YOUR GOAL = Everything in the data except the pictures belongs in your answer, copied exactly.
--- RECORDS Enclosed Below ---
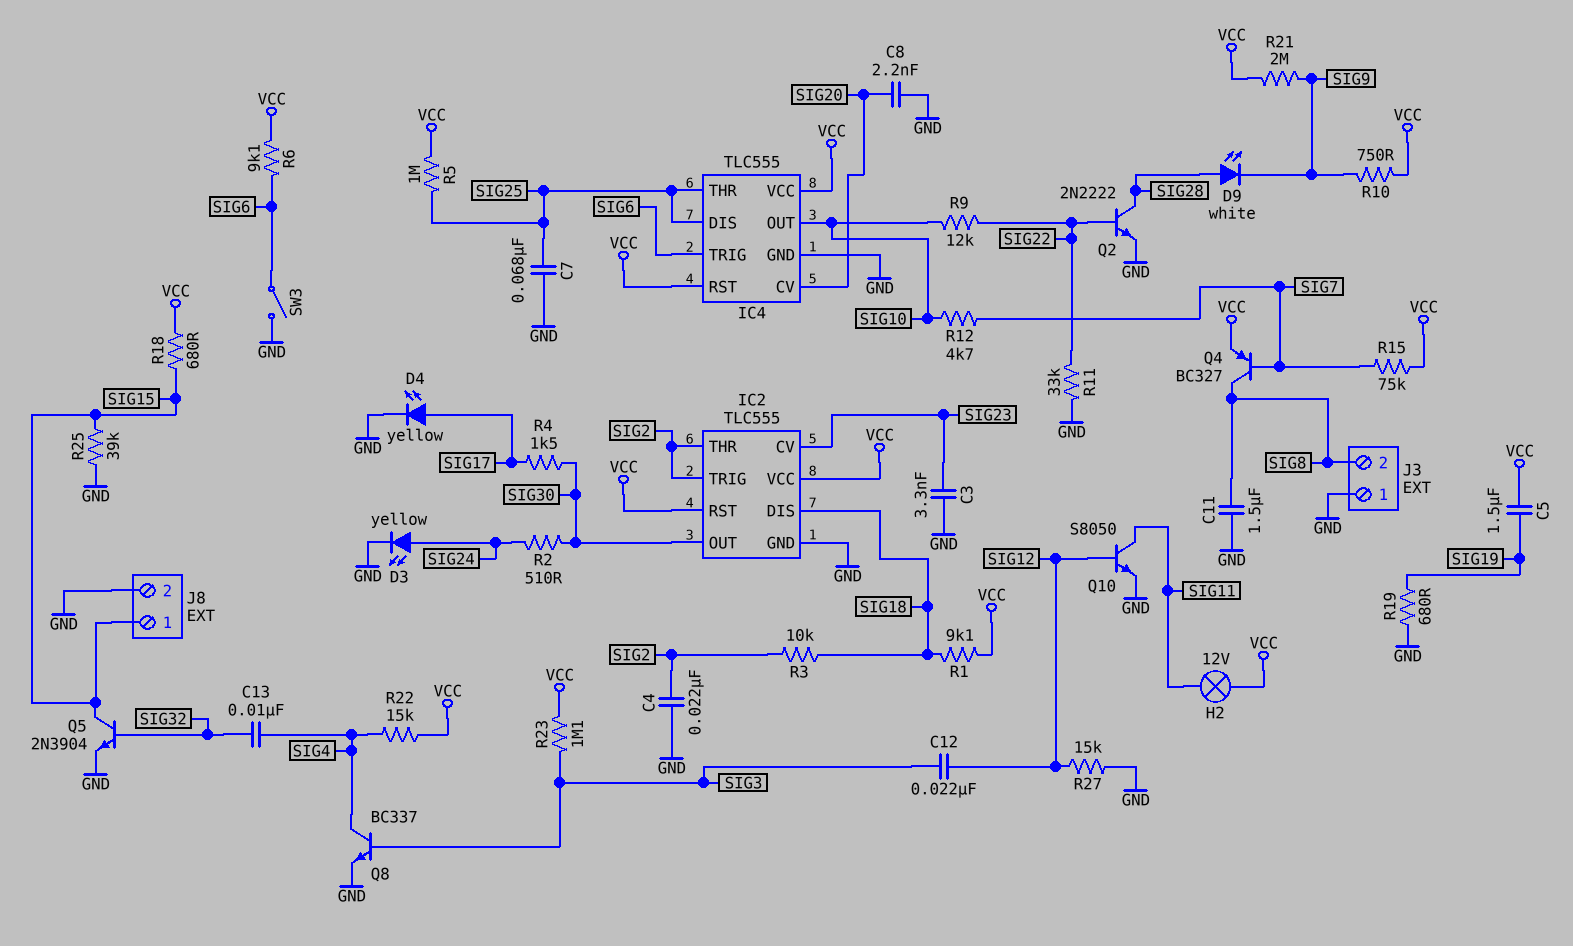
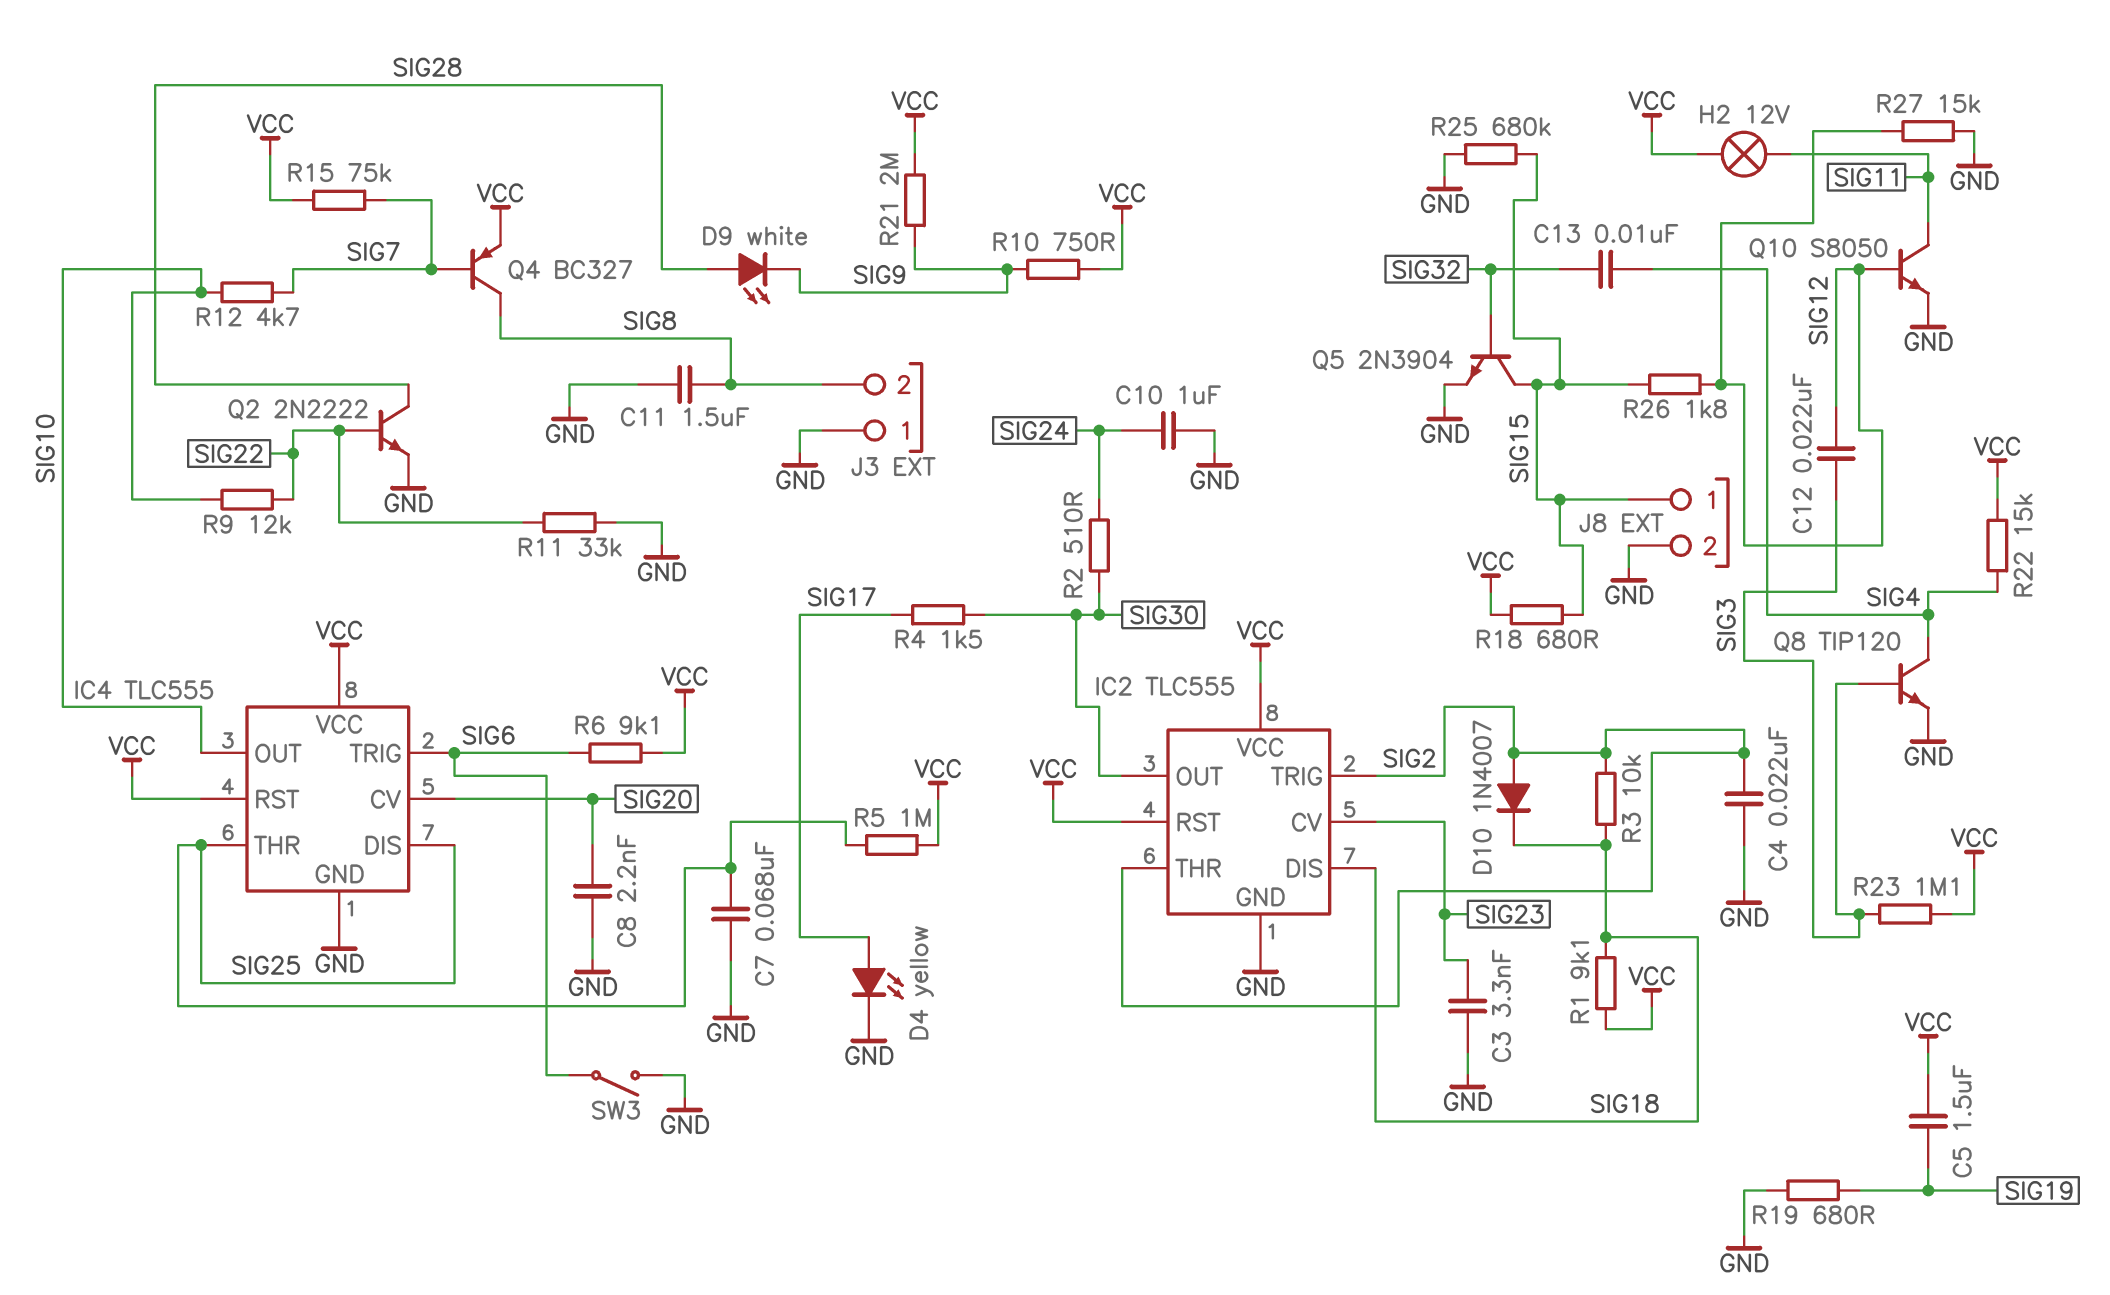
C10: none -> 1uF (GND, SIG24)
D3: LED yellow (A SIG24, K GND) -> none
D10: none -> diode 1N4007 (A SIG2, K SIG18)
Q8: NPN BC337 (B SIG3, C SIG4, E GND) -> NPN TIP120 (B SIG3, C SIG4, E GND)
R25: 39k (GND, SIG15) -> 680k (GND, SIG15)
R26: none -> 1.8k (SIG12, SIG15)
--- End of Enclosed RECORDS ---
EXERCISE RESPONSE =
C10: none -> 1uF (GND, SIG24)
D3: LED yellow (A SIG24, K GND) -> none
D10: none -> diode 1N4007 (A SIG2, K SIG18)
Q8: NPN BC337 (B SIG3, C SIG4, E GND) -> NPN TIP120 (B SIG3, C SIG4, E GND)
R25: 39k (GND, SIG15) -> 680k (GND, SIG15)
R26: none -> 1.8k (SIG12, SIG15)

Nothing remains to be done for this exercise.